Only the lines from the line containing "blue bell: 5 -> 7" through the final line of the entries should be printed, exactly as given, with the pictures left out.

>>>>

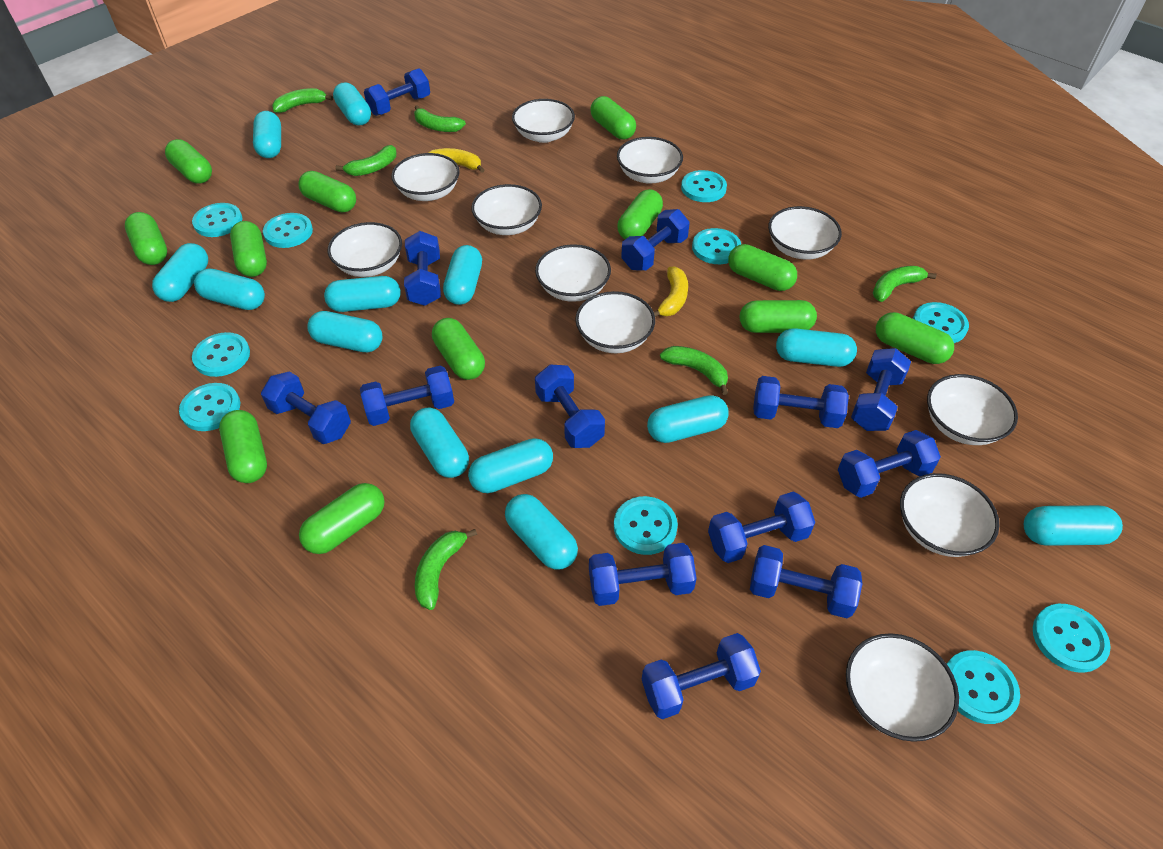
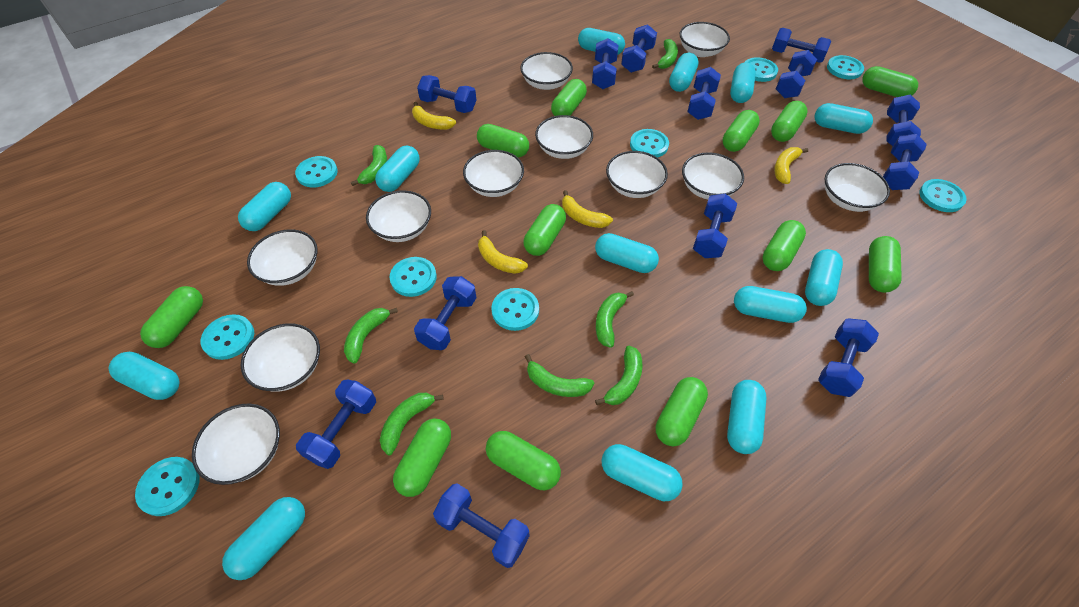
green banana: 6 -> 7
turquoise button: 10 -> 9
yellow banana: 2 -> 4

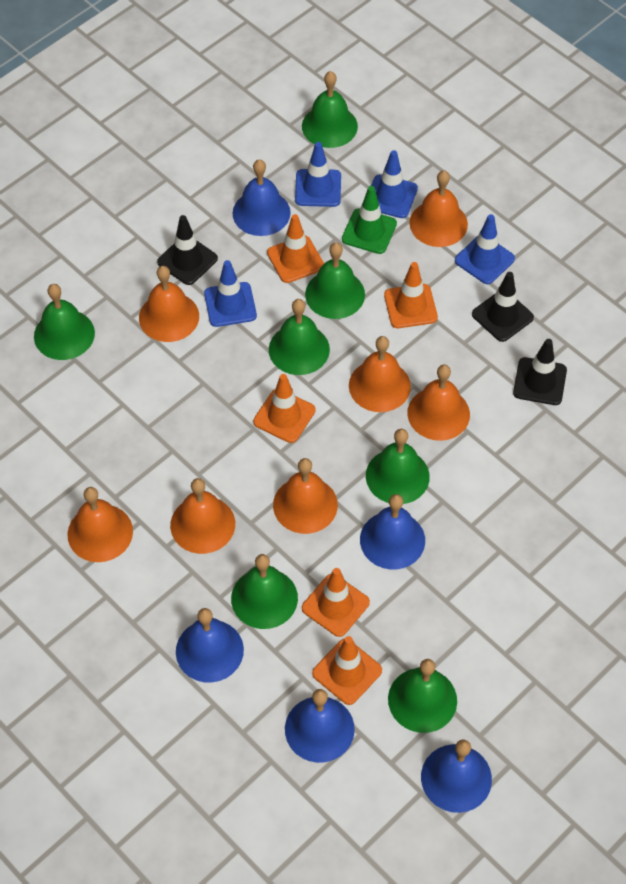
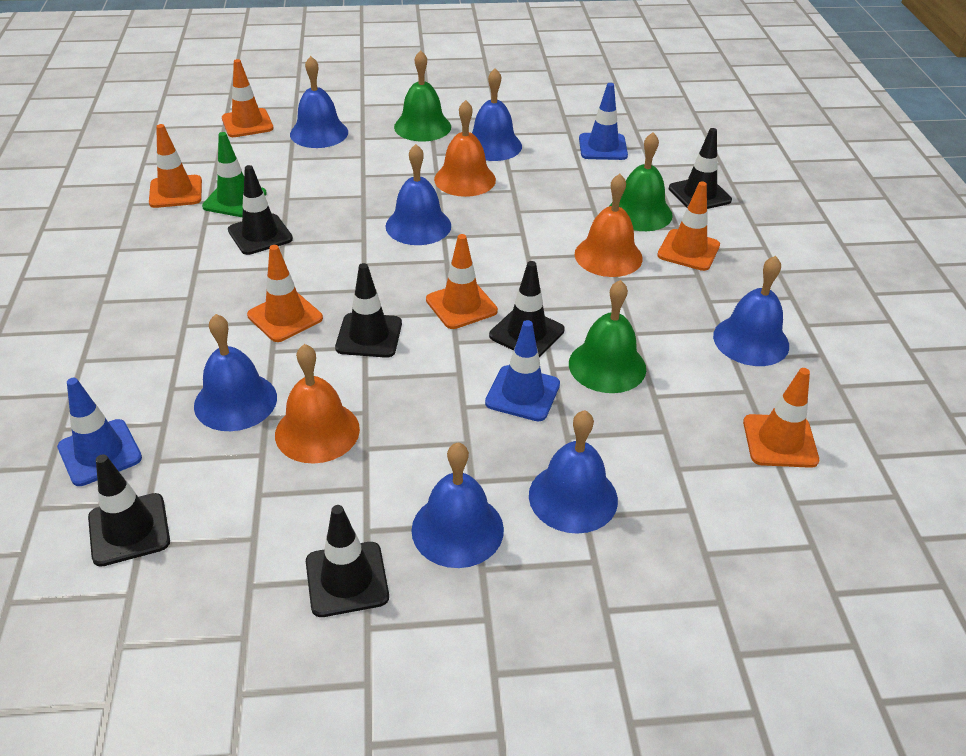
black traffic cone: 3 -> 6
blue bell: 5 -> 7
blue traffic cone: 4 -> 3
green bell: 7 -> 3
orange bell: 7 -> 3
orange traffic cone: 5 -> 6

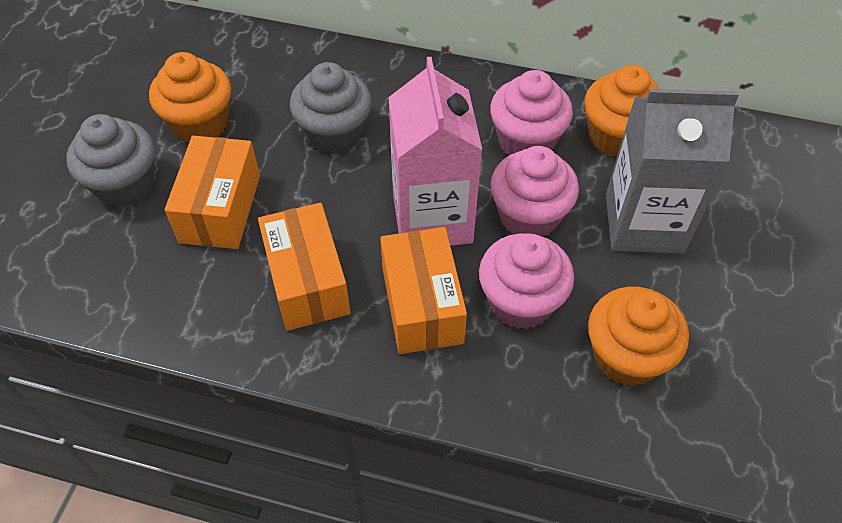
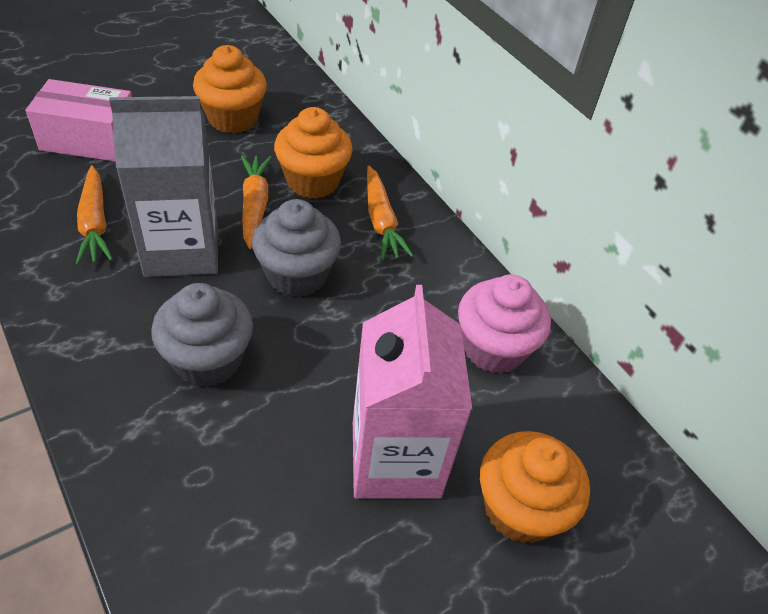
orange box: 3 -> 0
orange carrot: 0 -> 3
pink box: 0 -> 1
pink cupcake: 3 -> 1

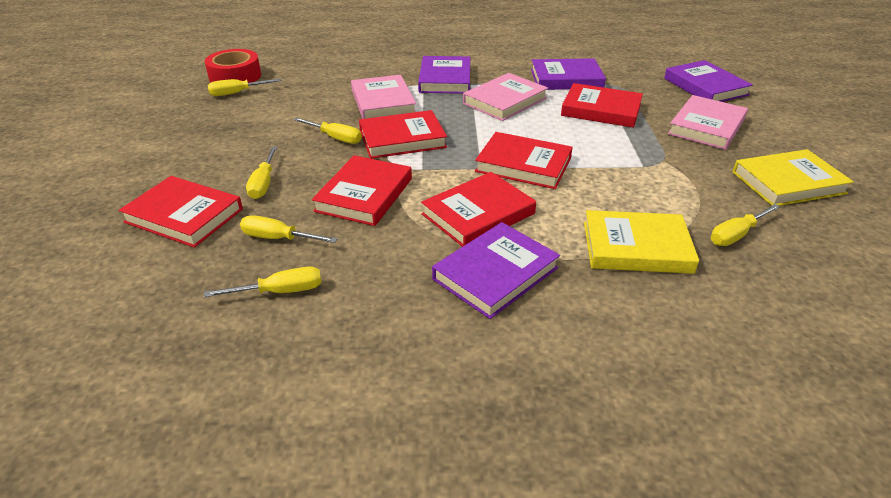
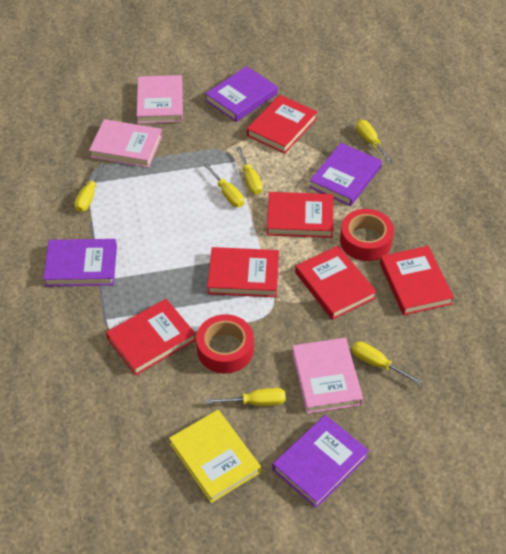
red tape: 1 -> 2
yellow book: 2 -> 1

<<<<

■ **Output for this exercise**:
blue bell: 5 -> 7
blue traffic cone: 4 -> 3
green bell: 7 -> 3
orange bell: 7 -> 3
orange traffic cone: 5 -> 6

orange box: 3 -> 0
orange carrot: 0 -> 3
pink box: 0 -> 1
pink cupcake: 3 -> 1

red tape: 1 -> 2
yellow book: 2 -> 1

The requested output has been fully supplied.